EXERCISE GOAL - The reply must repeat each entry exactly and contain no pictures.

MATERIAL TO PROCESS -
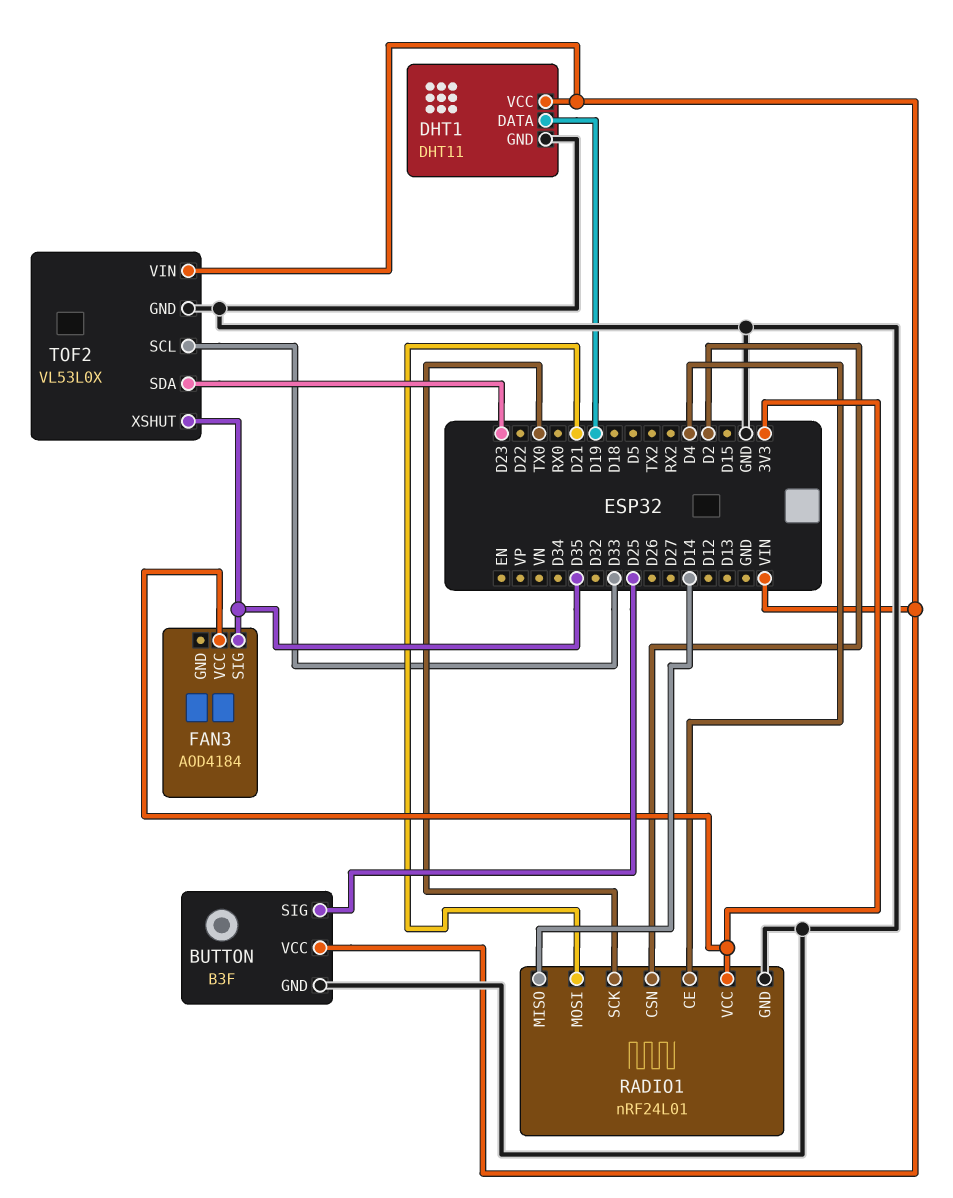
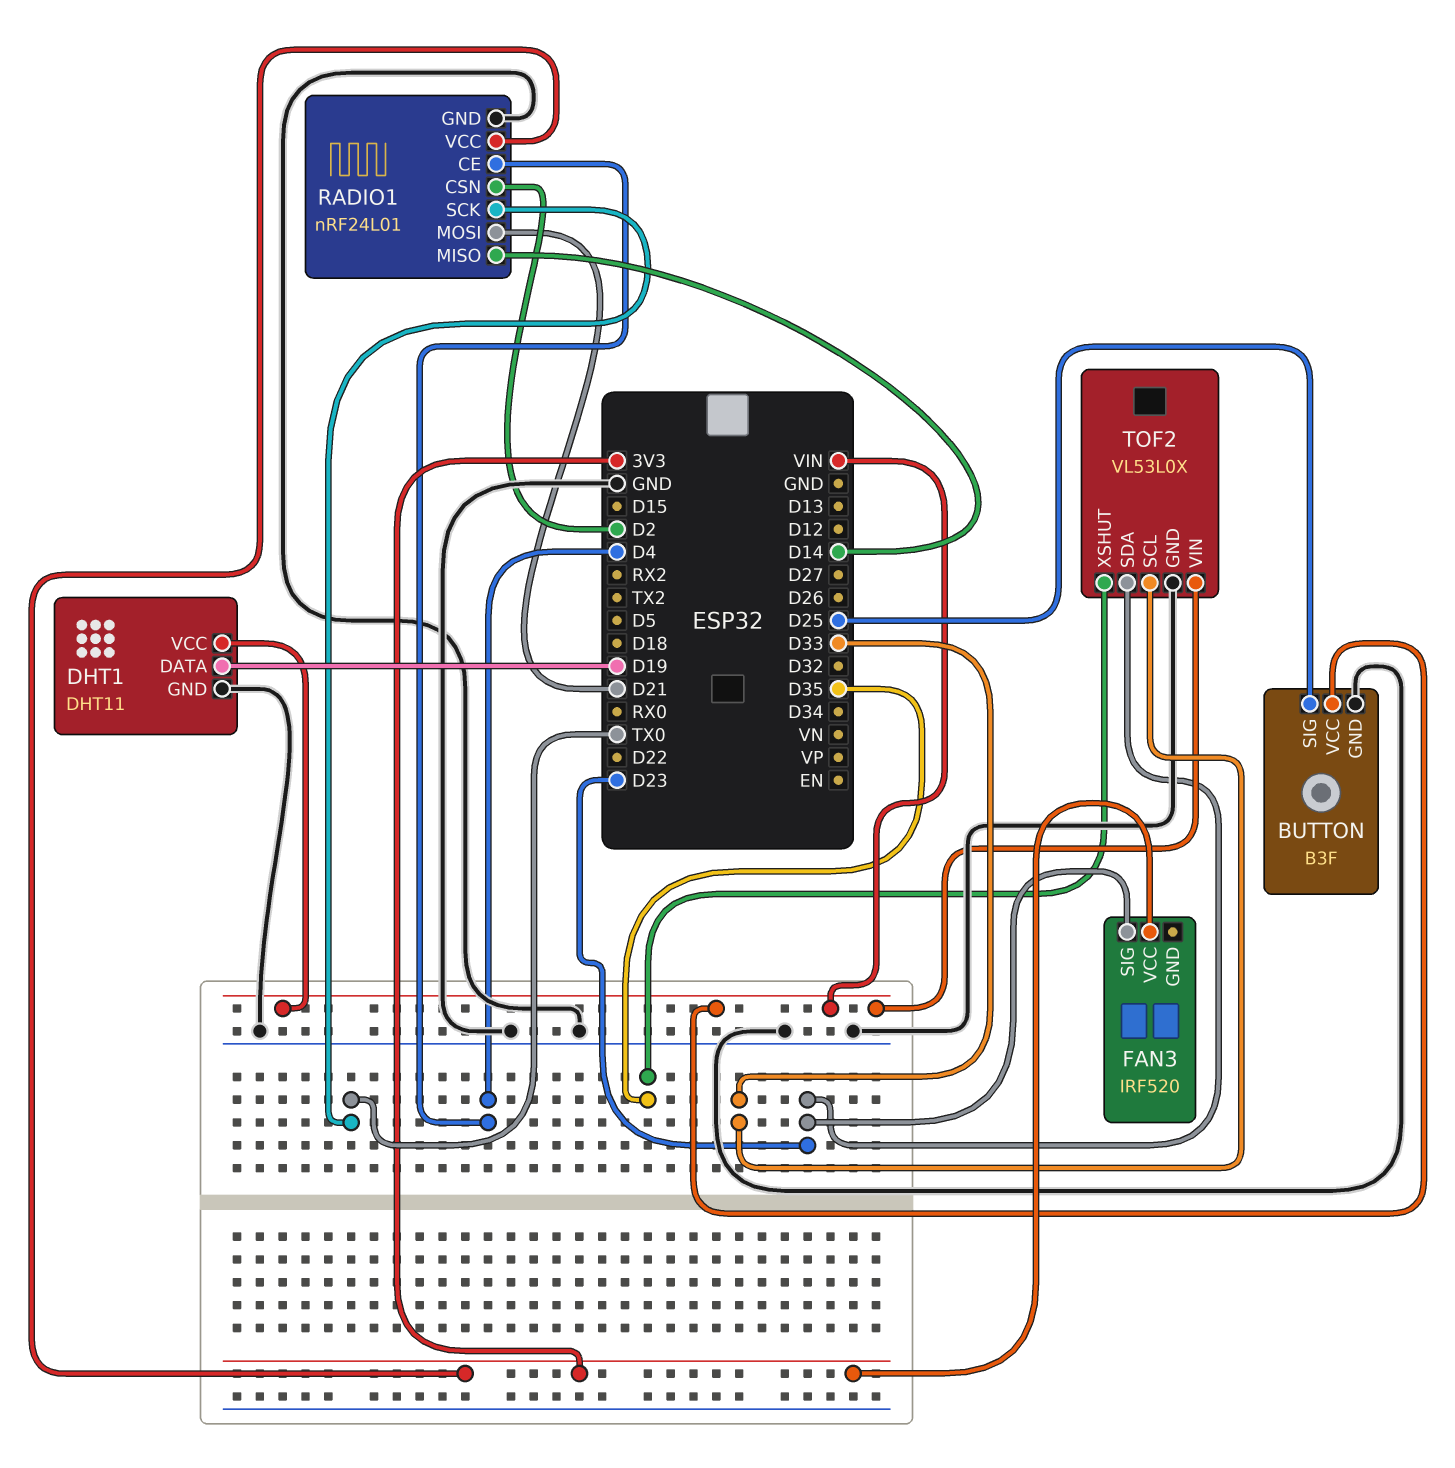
FAN3: AOD4184 -> IRF520
FAN3 pin SIG: D35 -> D23

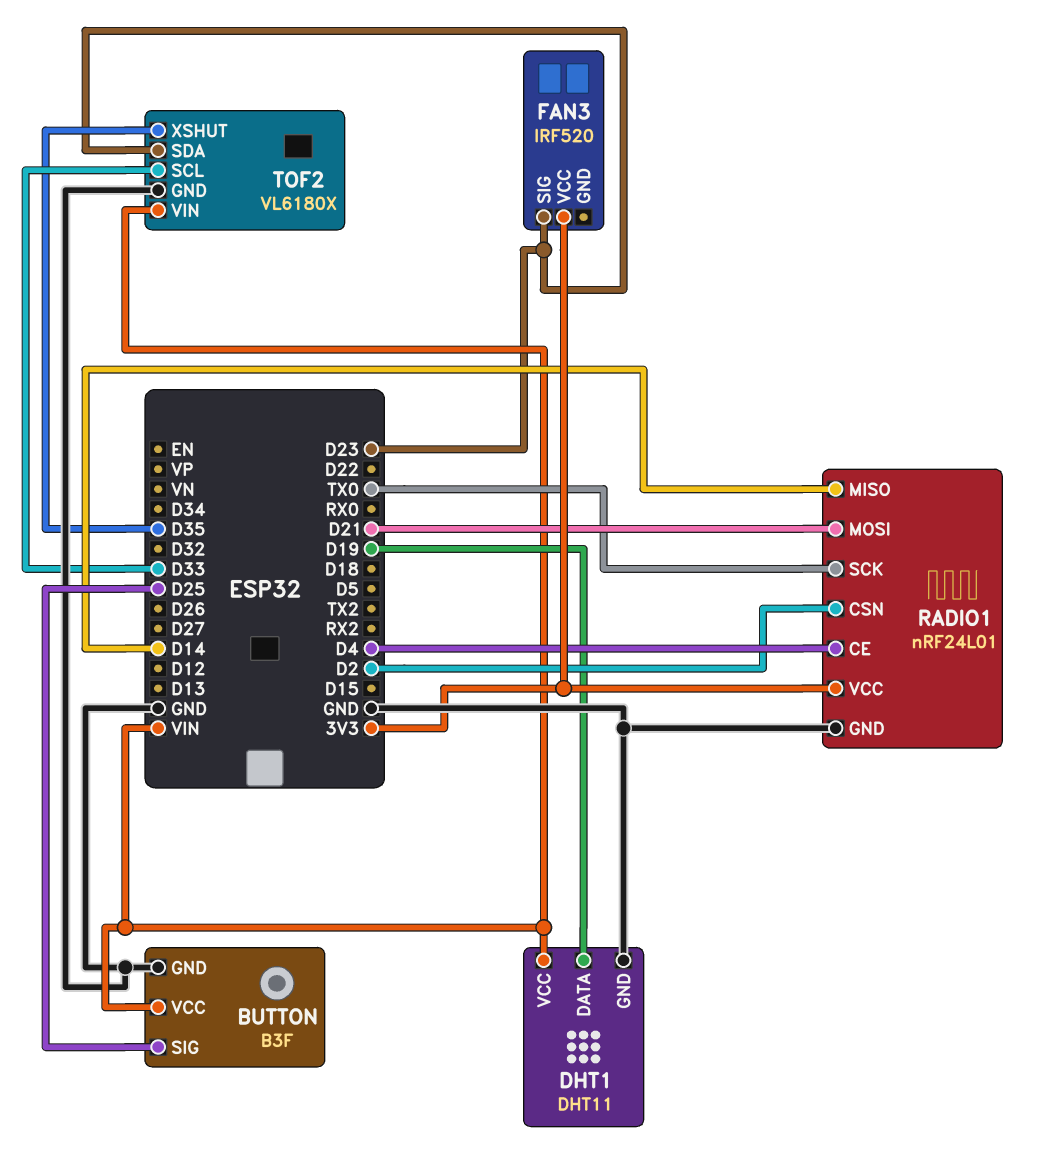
TOF2: VL53L0X -> VL6180X

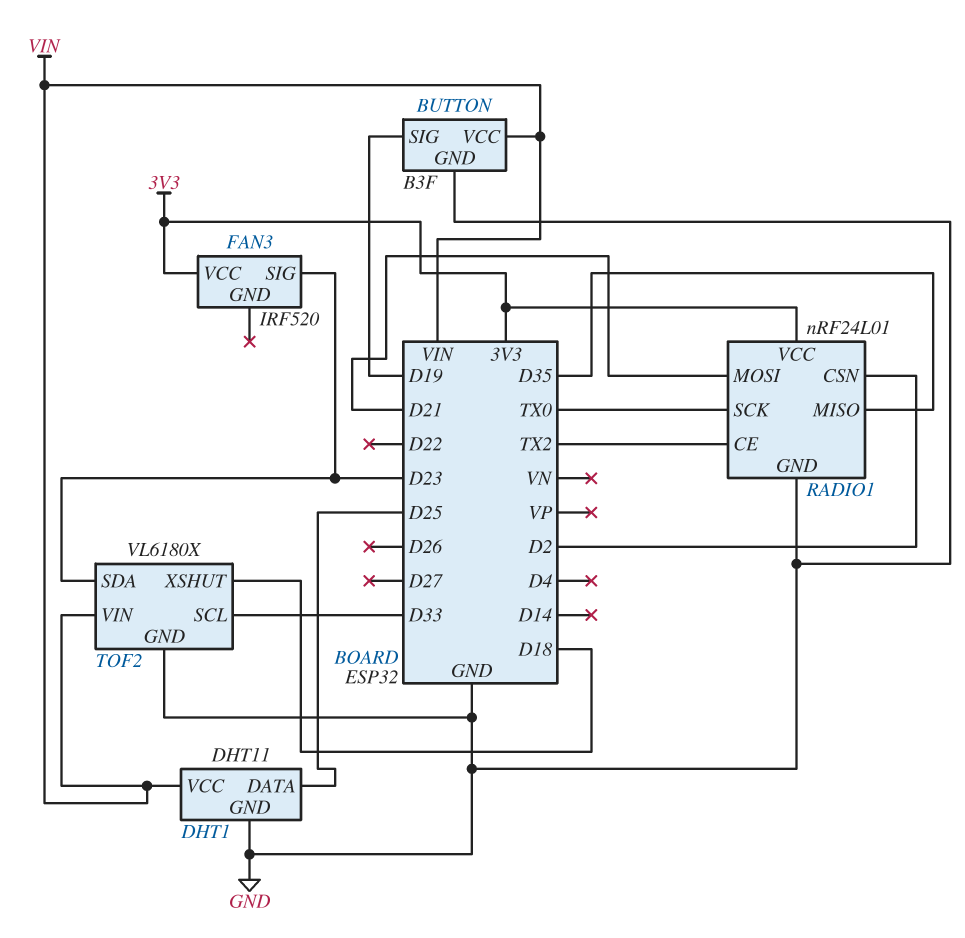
BUTTON pin SIG: D25 -> D19
DHT1 pin DATA: D19 -> D25
RADIO1 pin CE: D4 -> TX2
RADIO1 pin MISO: D14 -> D35
TOF2 pin XSHUT: D35 -> D18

RESULT OF THIS EXERCISE -
FAN3: AOD4184 -> IRF520
FAN3 pin SIG: D35 -> D23

TOF2: VL53L0X -> VL6180X

BUTTON pin SIG: D25 -> D19
DHT1 pin DATA: D19 -> D25
RADIO1 pin CE: D4 -> TX2
RADIO1 pin MISO: D14 -> D35
TOF2 pin XSHUT: D35 -> D18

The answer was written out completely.